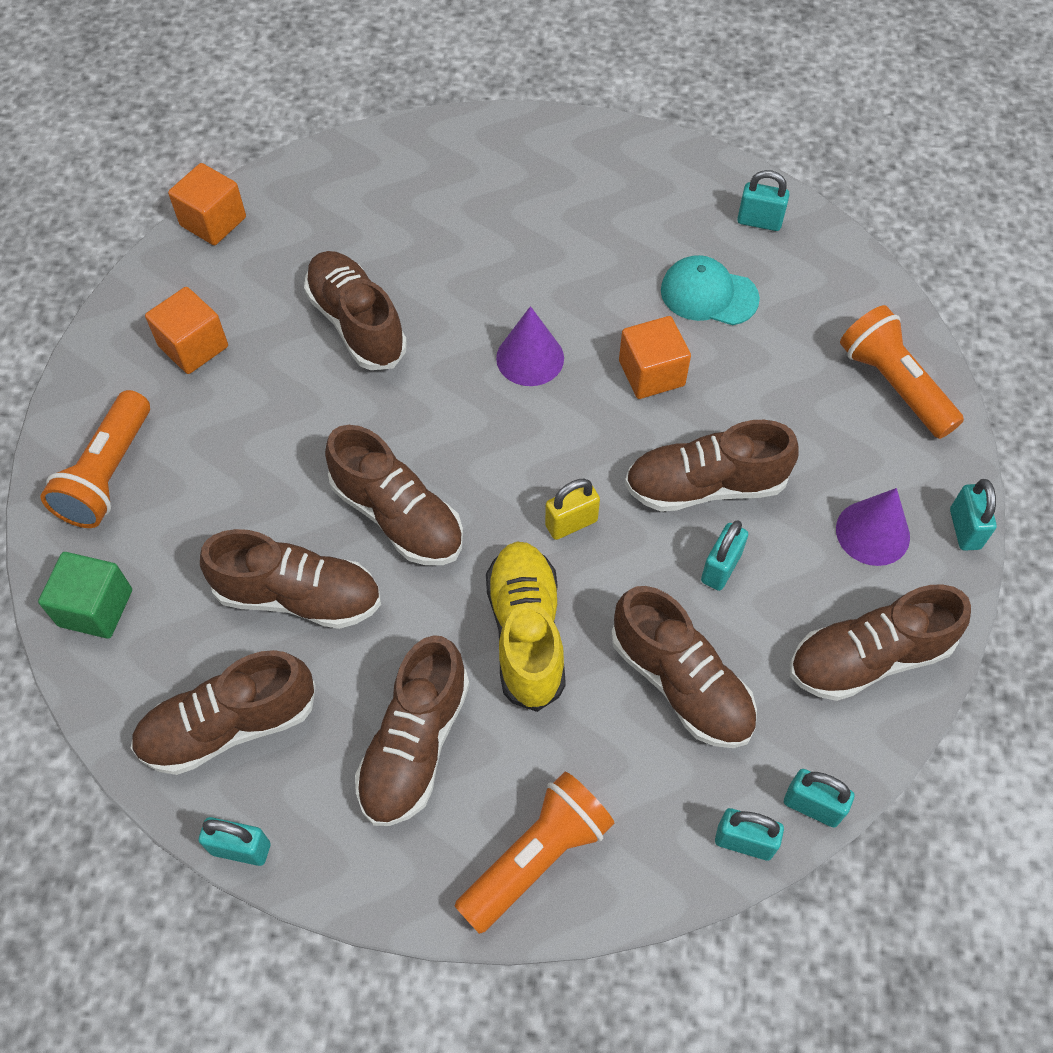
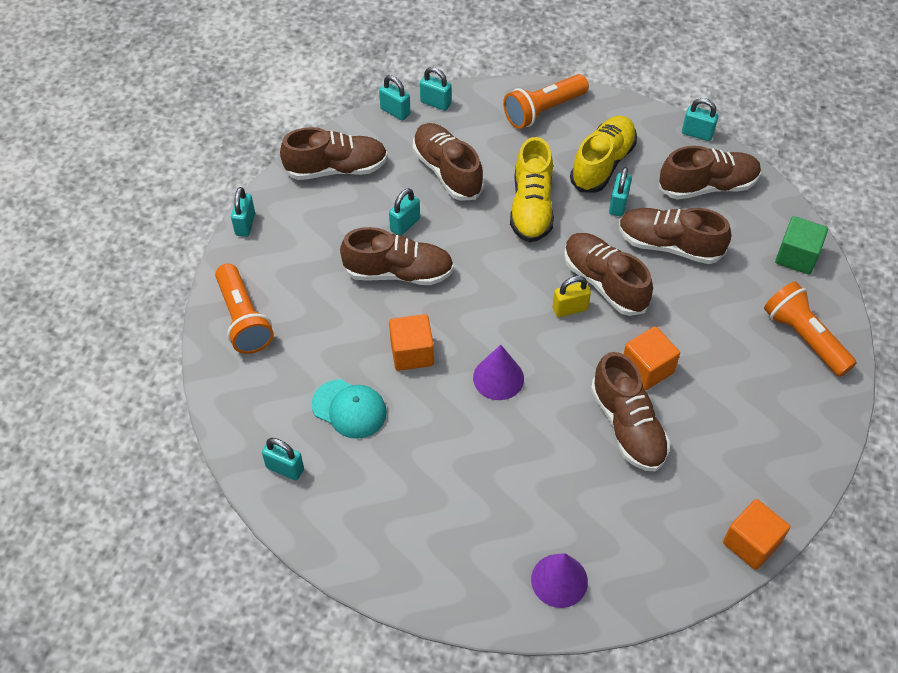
camera: 170 degrees left, 5 degrees down
orange flashlight [41,390,150,528] -> orange flashlight turned 60 degrees counterclockwise [764,281,857,377]
orange cube [145,287,228,374] -> orange cube moved to [623,326,680,390]
brown shoe [355,635,470,826] -> yellow shoe [570,116,637,193]
yellow padlock [545,479,600,540] -> yellow padlock moved to [553,276,591,317]
purple cone [836,488,910,566] -> purple cone moved to [531,553,588,608]
none -> turquoise padlock [609,167,632,216]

§

TASK OBJECTIVE:
Every line with "degrees" in it should be copied from the entries above.

EXPECTED ANSWER:
camera: 170 degrees left, 5 degrees down
orange flashlight [41,390,150,528] -> orange flashlight turned 60 degrees counterclockwise [764,281,857,377]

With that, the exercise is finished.